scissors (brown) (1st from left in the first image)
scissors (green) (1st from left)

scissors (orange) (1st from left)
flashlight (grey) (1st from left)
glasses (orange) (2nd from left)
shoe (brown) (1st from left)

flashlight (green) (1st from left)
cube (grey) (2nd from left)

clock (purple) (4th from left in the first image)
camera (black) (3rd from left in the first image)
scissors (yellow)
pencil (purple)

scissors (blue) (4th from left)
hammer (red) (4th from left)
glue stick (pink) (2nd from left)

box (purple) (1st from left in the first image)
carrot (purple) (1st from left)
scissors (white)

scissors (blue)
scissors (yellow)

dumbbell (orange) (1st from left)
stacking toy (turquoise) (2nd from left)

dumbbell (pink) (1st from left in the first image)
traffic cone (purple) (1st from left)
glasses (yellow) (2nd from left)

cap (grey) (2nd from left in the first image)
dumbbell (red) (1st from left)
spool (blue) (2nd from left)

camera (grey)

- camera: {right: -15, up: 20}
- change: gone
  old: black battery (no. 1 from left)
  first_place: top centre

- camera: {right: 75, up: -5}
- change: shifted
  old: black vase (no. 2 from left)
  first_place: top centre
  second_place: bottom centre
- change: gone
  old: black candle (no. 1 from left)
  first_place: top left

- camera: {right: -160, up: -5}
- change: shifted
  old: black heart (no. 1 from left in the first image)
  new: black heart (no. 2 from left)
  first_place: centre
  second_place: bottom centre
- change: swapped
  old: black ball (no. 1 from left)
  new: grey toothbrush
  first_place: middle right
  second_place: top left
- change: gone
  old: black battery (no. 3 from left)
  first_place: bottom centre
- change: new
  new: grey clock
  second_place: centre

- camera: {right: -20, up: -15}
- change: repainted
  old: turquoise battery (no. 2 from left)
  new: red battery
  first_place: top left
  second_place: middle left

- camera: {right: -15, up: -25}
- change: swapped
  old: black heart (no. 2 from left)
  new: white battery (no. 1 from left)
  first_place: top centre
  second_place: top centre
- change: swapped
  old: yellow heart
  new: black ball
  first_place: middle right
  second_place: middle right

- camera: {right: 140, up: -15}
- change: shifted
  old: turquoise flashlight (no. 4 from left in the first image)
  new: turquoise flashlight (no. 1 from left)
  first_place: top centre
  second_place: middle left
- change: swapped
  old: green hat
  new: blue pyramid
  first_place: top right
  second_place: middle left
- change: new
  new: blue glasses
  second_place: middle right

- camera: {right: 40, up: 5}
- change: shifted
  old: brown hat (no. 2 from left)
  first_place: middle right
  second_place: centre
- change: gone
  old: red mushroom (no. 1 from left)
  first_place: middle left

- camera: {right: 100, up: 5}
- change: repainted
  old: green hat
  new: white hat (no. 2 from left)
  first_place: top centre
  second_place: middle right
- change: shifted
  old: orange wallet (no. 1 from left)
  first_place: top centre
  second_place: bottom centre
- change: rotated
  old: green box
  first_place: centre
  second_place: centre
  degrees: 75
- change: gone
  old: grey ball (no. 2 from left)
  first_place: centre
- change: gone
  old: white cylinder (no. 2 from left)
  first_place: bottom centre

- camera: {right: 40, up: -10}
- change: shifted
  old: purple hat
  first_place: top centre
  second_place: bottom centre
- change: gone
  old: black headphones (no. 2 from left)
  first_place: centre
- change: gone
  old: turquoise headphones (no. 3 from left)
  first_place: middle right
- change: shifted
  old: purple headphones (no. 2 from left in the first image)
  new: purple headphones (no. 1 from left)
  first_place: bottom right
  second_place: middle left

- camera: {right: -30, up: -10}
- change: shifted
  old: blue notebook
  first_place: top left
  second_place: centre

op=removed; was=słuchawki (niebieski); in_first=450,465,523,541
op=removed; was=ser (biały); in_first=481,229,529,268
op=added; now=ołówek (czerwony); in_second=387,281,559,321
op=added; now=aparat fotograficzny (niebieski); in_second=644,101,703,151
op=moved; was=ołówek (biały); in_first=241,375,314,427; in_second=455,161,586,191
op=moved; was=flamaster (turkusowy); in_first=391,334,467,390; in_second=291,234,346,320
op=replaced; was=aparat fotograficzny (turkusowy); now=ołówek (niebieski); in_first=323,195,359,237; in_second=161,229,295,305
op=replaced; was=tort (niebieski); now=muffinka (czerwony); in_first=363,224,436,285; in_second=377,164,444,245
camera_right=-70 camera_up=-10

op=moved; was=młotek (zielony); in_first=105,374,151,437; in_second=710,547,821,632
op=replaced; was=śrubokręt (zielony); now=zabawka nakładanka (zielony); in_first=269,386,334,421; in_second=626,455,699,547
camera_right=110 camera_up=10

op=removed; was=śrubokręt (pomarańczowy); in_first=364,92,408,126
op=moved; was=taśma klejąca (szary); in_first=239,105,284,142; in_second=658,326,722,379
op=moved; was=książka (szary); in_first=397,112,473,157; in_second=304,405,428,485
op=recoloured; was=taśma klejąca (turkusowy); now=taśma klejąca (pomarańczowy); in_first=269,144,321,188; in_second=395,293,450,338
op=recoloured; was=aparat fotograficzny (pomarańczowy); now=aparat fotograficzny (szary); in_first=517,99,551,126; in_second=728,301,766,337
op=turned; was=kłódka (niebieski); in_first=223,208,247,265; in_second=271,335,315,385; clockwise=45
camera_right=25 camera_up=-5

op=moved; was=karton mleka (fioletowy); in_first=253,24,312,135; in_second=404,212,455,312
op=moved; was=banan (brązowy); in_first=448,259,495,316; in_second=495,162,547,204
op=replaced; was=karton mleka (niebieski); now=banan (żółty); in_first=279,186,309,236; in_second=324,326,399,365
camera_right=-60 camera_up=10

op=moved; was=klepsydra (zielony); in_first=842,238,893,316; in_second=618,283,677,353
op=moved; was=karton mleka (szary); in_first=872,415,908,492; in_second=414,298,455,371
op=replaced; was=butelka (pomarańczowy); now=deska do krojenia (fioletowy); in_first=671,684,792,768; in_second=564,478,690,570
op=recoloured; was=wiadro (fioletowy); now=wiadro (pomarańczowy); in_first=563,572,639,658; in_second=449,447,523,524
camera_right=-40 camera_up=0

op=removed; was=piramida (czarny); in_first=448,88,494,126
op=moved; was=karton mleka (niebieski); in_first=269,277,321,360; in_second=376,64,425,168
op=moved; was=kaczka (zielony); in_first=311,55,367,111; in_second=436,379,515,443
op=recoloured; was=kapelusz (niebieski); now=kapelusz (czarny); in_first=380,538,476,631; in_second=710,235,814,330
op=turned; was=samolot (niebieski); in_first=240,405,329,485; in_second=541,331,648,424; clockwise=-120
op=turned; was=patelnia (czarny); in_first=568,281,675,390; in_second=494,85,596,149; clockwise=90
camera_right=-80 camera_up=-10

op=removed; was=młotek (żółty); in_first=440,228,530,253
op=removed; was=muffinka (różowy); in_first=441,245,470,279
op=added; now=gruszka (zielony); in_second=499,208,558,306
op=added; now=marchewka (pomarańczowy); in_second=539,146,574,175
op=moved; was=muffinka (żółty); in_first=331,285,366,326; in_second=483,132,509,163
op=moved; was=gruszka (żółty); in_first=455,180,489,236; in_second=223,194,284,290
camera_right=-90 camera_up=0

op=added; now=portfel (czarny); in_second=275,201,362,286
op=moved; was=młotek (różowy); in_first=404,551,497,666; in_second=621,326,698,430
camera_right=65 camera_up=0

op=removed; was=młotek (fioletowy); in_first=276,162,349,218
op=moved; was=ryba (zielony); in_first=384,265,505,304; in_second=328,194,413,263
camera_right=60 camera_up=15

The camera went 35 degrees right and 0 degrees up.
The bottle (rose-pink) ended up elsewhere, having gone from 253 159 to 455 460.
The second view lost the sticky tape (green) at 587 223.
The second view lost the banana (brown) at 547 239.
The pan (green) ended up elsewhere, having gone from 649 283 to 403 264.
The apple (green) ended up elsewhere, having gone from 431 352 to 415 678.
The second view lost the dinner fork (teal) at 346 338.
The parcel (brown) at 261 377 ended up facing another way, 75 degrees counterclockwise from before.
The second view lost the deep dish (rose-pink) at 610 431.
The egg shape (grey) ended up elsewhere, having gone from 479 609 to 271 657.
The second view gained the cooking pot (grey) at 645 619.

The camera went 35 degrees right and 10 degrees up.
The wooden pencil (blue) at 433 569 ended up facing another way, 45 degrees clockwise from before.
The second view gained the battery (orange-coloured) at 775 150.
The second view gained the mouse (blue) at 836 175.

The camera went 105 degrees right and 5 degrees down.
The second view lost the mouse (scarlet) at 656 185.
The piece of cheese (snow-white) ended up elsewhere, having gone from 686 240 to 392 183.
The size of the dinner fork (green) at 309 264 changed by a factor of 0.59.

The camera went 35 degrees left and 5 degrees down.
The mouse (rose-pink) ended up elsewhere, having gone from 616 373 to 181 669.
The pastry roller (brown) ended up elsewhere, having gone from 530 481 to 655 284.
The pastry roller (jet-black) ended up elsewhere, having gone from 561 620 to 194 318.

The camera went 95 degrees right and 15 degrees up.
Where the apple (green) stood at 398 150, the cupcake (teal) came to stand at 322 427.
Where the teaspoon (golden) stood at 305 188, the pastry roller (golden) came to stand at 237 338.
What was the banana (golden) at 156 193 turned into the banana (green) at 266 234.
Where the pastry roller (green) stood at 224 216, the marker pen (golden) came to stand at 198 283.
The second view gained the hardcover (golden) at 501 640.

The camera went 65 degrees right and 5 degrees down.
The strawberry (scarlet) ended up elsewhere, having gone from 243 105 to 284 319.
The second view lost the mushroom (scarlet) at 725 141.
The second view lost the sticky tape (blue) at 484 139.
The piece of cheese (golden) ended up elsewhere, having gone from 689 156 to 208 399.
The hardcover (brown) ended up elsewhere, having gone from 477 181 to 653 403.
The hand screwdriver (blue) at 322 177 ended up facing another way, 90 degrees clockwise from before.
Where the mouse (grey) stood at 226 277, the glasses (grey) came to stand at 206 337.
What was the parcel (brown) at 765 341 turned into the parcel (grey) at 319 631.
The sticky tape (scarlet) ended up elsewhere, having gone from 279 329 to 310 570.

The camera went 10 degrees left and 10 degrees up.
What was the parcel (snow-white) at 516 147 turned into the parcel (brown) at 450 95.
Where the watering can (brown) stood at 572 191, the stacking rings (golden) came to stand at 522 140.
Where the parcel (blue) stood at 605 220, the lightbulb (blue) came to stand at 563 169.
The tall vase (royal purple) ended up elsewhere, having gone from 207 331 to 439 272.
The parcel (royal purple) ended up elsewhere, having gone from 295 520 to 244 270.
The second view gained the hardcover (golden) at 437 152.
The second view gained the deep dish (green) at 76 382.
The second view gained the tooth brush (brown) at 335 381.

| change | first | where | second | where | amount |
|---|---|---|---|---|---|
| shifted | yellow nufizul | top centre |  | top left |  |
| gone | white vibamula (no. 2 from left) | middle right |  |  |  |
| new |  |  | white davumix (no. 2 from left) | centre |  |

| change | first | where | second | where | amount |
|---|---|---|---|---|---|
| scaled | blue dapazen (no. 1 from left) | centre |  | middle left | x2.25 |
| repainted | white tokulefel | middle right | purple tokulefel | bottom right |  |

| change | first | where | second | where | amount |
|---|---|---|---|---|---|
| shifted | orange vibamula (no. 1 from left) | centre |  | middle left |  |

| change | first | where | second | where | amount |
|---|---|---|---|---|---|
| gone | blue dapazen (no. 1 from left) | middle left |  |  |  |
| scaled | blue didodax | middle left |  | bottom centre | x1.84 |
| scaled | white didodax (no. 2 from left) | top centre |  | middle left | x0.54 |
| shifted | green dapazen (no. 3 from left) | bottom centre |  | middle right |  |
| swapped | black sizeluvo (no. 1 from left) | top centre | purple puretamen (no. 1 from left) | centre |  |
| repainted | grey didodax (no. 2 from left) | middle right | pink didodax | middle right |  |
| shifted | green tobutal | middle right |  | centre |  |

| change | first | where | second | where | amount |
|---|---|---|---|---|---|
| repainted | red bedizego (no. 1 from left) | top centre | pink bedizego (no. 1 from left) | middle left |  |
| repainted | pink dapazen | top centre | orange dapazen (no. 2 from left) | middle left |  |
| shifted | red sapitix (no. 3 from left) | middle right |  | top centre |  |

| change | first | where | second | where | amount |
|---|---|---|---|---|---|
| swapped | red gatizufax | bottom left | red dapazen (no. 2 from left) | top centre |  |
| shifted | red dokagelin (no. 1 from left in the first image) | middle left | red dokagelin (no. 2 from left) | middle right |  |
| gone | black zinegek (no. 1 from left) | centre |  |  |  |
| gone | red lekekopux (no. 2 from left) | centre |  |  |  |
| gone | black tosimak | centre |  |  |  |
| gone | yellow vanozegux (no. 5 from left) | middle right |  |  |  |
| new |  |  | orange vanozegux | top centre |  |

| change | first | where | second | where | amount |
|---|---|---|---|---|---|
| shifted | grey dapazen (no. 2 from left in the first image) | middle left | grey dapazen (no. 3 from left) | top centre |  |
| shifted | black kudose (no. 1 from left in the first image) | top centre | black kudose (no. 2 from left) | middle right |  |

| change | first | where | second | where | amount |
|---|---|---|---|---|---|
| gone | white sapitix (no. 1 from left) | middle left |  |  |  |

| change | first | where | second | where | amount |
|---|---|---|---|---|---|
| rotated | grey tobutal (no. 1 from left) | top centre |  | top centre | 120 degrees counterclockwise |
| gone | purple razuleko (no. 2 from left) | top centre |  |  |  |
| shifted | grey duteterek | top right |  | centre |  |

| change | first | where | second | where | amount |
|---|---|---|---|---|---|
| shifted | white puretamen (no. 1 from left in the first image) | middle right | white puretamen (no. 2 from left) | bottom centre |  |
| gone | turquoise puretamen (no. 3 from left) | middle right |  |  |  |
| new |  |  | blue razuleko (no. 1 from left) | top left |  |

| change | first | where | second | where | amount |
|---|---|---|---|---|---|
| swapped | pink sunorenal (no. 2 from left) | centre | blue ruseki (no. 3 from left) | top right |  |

Required work: Search the material for "biały" and copy each matching line.

Answer for this exercise:
op=removed; was=ser (biały); in_first=481,229,529,268
op=moved; was=ołówek (biały); in_first=241,375,314,427; in_second=455,161,586,191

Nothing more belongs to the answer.